- **WHAT IS NEEDED**
Nothing is needed except the lines below that run from the one with "STEPPER1 pin IN1: A1 -> A10" through the one with "ENC1 pin DT: RX -> D7", repeated exactly.
*** Opening of DATA PROVIDED ***
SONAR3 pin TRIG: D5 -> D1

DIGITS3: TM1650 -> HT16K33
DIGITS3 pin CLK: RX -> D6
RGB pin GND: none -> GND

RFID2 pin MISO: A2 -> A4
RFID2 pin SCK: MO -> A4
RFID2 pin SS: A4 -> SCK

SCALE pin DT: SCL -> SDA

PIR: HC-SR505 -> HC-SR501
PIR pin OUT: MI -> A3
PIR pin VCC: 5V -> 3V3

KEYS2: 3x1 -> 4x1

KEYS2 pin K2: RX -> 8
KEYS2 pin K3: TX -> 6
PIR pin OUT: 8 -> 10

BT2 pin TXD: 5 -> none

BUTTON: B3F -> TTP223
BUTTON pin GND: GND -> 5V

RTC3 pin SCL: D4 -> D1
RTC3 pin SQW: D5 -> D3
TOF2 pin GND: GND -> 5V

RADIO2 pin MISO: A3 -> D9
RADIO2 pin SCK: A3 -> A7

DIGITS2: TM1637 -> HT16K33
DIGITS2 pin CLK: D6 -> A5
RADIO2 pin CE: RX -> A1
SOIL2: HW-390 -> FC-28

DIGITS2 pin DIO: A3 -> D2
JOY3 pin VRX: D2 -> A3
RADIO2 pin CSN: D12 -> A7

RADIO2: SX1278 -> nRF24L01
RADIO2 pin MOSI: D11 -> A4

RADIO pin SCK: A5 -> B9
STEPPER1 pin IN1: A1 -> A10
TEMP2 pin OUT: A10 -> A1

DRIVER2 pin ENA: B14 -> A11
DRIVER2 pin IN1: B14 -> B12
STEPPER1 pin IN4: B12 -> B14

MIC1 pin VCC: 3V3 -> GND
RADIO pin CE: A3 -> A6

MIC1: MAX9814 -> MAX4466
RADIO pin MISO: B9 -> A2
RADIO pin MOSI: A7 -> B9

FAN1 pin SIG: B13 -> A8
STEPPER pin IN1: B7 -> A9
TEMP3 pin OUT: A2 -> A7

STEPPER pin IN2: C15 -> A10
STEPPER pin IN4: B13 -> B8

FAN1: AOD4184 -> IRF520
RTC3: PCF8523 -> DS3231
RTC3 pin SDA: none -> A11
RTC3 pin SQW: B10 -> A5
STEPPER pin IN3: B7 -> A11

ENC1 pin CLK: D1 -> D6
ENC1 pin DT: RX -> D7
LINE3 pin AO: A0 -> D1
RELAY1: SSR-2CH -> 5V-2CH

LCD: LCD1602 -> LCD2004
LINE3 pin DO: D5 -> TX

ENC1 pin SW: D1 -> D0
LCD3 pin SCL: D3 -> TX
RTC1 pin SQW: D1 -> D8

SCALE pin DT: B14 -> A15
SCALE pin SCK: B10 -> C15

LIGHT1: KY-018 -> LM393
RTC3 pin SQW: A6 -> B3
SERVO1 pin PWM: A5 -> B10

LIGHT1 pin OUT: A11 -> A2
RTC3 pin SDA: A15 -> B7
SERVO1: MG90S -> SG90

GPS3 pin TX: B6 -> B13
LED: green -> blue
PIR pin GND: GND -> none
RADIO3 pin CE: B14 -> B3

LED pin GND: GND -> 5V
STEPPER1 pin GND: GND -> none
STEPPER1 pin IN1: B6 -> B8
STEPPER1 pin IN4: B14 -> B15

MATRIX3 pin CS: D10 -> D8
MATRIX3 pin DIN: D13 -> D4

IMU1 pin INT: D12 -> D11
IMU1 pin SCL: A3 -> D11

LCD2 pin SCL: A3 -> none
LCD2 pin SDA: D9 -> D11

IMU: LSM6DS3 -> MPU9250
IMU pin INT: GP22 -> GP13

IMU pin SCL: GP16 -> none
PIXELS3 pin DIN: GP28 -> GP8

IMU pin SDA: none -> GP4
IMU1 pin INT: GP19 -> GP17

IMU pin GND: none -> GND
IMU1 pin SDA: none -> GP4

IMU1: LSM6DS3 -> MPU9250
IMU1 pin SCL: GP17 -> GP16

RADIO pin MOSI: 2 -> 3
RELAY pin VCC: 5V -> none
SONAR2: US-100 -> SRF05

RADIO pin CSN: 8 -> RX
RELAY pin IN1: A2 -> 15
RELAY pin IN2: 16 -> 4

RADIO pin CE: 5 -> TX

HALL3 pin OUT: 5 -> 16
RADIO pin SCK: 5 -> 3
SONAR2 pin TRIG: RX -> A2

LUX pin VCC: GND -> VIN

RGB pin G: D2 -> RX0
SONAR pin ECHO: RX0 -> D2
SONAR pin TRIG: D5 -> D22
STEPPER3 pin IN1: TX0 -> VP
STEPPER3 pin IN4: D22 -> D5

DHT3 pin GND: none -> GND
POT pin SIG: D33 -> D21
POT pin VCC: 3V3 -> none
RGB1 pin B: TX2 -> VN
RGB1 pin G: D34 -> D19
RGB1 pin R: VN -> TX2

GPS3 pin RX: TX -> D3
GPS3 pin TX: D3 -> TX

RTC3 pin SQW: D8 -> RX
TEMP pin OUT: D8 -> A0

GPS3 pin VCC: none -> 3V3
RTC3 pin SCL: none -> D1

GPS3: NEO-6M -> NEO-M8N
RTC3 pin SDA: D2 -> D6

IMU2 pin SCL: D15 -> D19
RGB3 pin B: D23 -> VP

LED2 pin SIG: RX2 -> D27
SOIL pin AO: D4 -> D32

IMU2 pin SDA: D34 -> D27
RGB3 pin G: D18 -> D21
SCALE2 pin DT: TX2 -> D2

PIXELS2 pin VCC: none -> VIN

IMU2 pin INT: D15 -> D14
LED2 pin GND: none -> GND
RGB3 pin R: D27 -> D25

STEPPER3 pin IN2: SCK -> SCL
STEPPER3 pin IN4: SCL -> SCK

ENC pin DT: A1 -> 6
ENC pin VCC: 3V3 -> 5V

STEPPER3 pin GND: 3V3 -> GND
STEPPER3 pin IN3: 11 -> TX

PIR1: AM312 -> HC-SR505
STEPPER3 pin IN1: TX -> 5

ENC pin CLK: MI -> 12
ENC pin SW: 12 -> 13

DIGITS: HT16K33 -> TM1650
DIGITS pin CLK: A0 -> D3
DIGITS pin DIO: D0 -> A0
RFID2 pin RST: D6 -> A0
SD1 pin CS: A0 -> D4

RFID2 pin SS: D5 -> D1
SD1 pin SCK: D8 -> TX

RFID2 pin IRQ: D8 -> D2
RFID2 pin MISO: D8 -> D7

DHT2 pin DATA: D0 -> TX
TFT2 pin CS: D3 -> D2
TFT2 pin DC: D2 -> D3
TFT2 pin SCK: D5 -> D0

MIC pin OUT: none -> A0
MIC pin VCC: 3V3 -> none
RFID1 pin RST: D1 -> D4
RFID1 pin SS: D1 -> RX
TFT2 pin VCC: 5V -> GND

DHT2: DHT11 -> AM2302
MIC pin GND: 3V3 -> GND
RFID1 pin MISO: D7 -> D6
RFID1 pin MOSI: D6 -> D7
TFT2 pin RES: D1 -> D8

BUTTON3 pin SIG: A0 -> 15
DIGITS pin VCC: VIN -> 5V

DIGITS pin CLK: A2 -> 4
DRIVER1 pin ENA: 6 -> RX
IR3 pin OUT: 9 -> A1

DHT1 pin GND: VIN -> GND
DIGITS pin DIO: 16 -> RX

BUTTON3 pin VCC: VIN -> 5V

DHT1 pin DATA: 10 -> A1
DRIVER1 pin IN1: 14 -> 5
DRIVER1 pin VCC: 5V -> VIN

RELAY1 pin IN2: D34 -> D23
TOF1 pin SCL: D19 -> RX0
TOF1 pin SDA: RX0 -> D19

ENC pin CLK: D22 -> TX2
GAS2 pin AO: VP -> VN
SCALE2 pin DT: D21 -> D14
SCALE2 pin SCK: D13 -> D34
*** Close of DATA PROVIDED ***
- **EXERCISE RESPONSE**
STEPPER1 pin IN1: A1 -> A10
TEMP2 pin OUT: A10 -> A1

DRIVER2 pin ENA: B14 -> A11
DRIVER2 pin IN1: B14 -> B12
STEPPER1 pin IN4: B12 -> B14

MIC1 pin VCC: 3V3 -> GND
RADIO pin CE: A3 -> A6

MIC1: MAX9814 -> MAX4466
RADIO pin MISO: B9 -> A2
RADIO pin MOSI: A7 -> B9

FAN1 pin SIG: B13 -> A8
STEPPER pin IN1: B7 -> A9
TEMP3 pin OUT: A2 -> A7

STEPPER pin IN2: C15 -> A10
STEPPER pin IN4: B13 -> B8

FAN1: AOD4184 -> IRF520
RTC3: PCF8523 -> DS3231
RTC3 pin SDA: none -> A11
RTC3 pin SQW: B10 -> A5
STEPPER pin IN3: B7 -> A11

ENC1 pin CLK: D1 -> D6
ENC1 pin DT: RX -> D7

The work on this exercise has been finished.